▶ **Records**
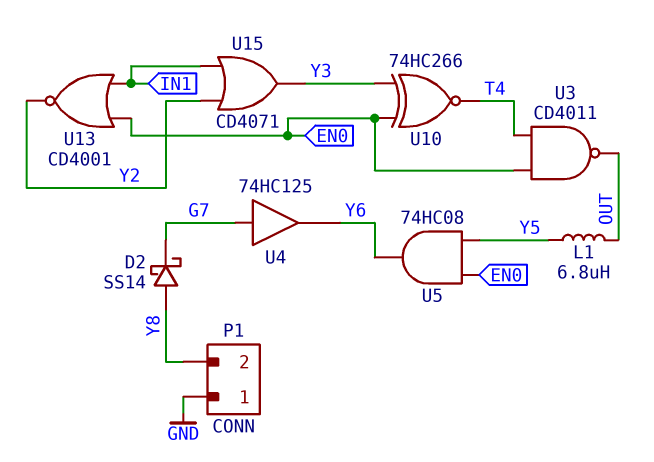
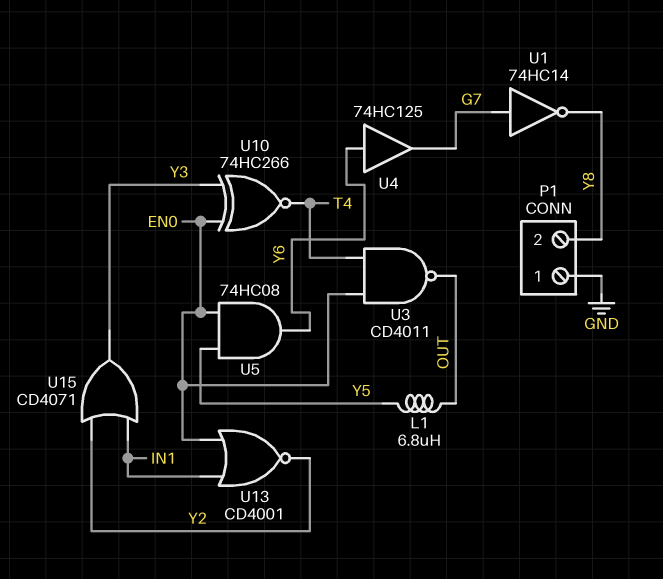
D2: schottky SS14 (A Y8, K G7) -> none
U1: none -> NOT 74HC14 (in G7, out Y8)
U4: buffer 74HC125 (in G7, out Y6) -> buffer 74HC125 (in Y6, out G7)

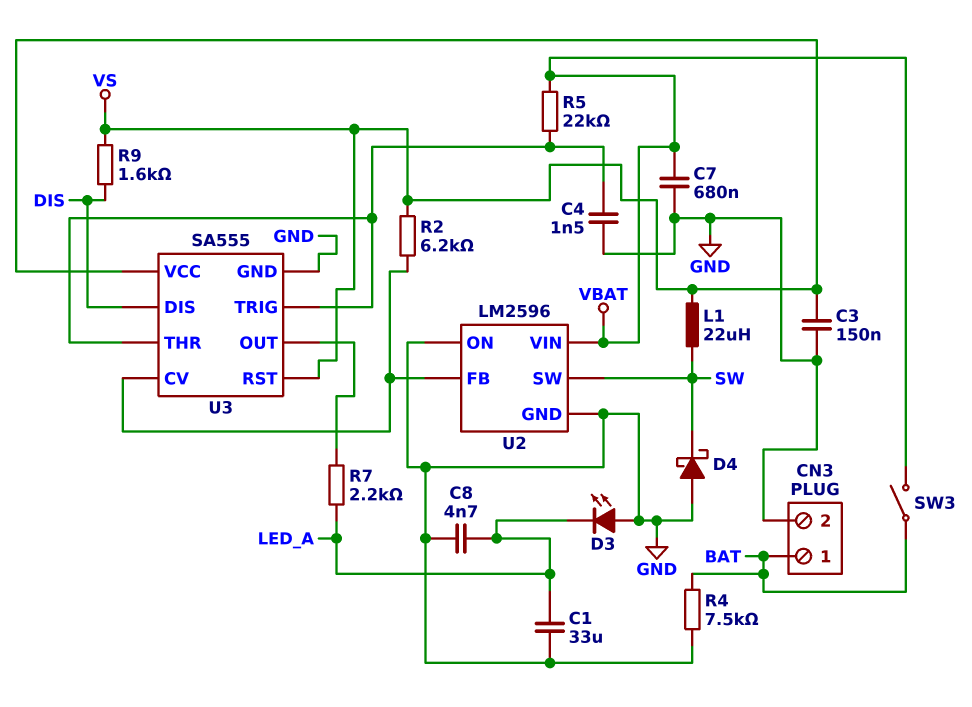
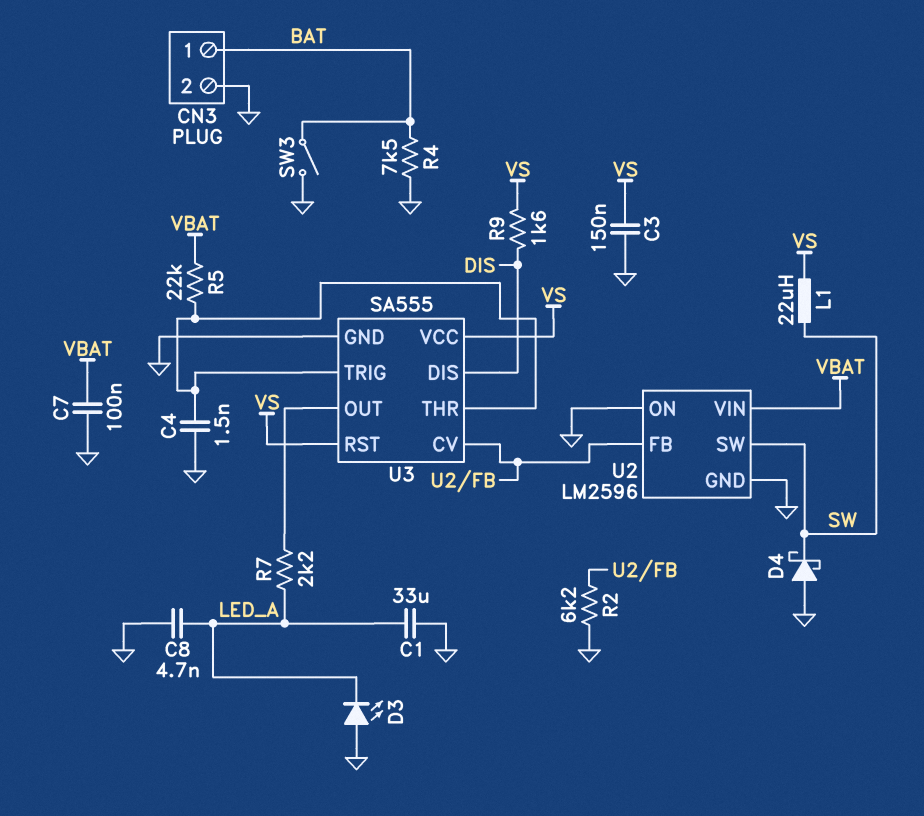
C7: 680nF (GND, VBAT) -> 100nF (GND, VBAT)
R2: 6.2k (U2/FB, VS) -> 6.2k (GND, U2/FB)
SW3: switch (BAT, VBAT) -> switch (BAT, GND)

▶ **What is required**
Please print everything in the material exactly, apart from the pictures.

▶ **Answer for this exercise**
D2: schottky SS14 (A Y8, K G7) -> none
U1: none -> NOT 74HC14 (in G7, out Y8)
U4: buffer 74HC125 (in G7, out Y6) -> buffer 74HC125 (in Y6, out G7)

C7: 680nF (GND, VBAT) -> 100nF (GND, VBAT)
R2: 6.2k (U2/FB, VS) -> 6.2k (GND, U2/FB)
SW3: switch (BAT, VBAT) -> switch (BAT, GND)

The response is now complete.